- [Exercise goal]: An exact copy of all records is expected, minus the images.

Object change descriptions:
▬▬▬▬▬▬▬▬▬▬
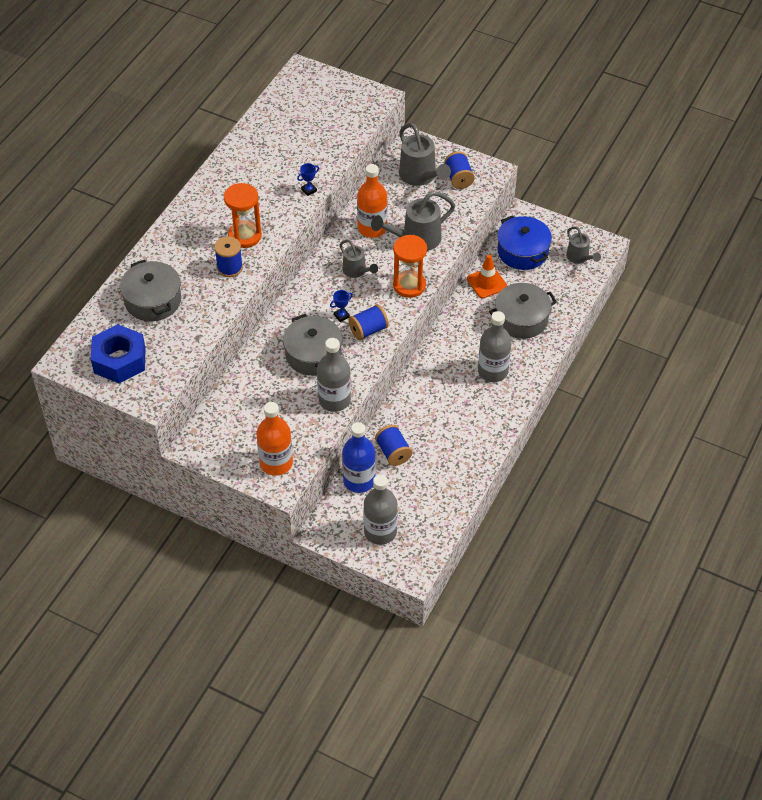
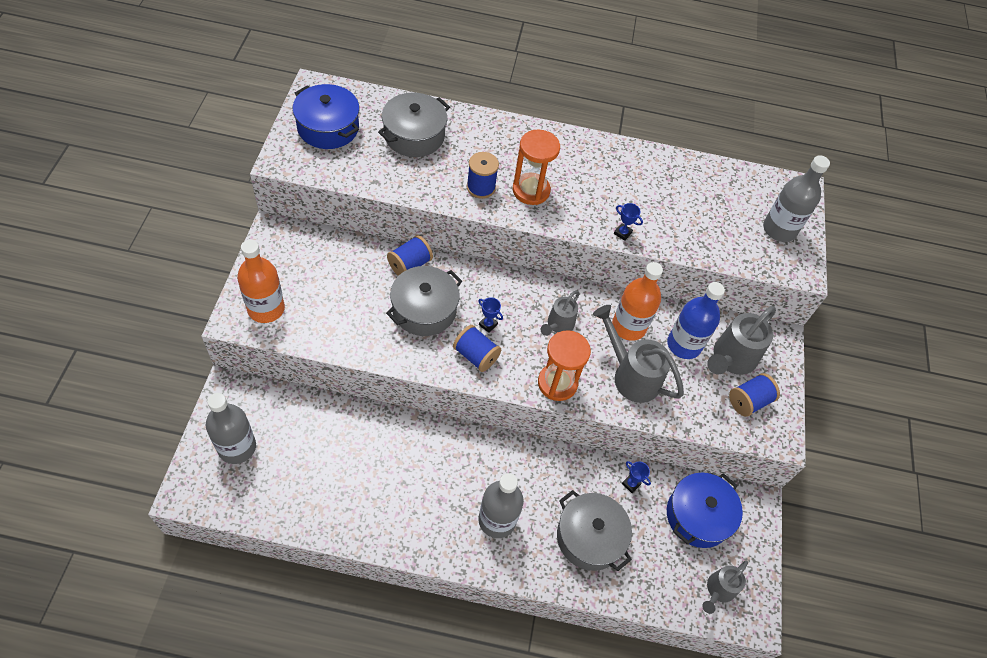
camera: 65 degrees right, 5 degrees up
blue nut [91,324,146,383] -> blue pot [292,84,360,149]
grey bottle [317,338,351,412] -> grey bottle moved to [763,155,830,242]
blue bottle [342,422,376,493] -> blue bottle moved to [667,282,725,359]
blue spool [375,425,412,466] -> blue spool moved to [387,235,433,276]
orange traffic cone [467,255,507,298] -> blue trophy [622,461,651,493]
▬▬▬▬▬▬▬▬▬▬
- [Output of the exercise]:
camera: 65 degrees right, 5 degrees up
blue nut [91,324,146,383] -> blue pot [292,84,360,149]
grey bottle [317,338,351,412] -> grey bottle moved to [763,155,830,242]
blue bottle [342,422,376,493] -> blue bottle moved to [667,282,725,359]
blue spool [375,425,412,466] -> blue spool moved to [387,235,433,276]
orange traffic cone [467,255,507,298] -> blue trophy [622,461,651,493]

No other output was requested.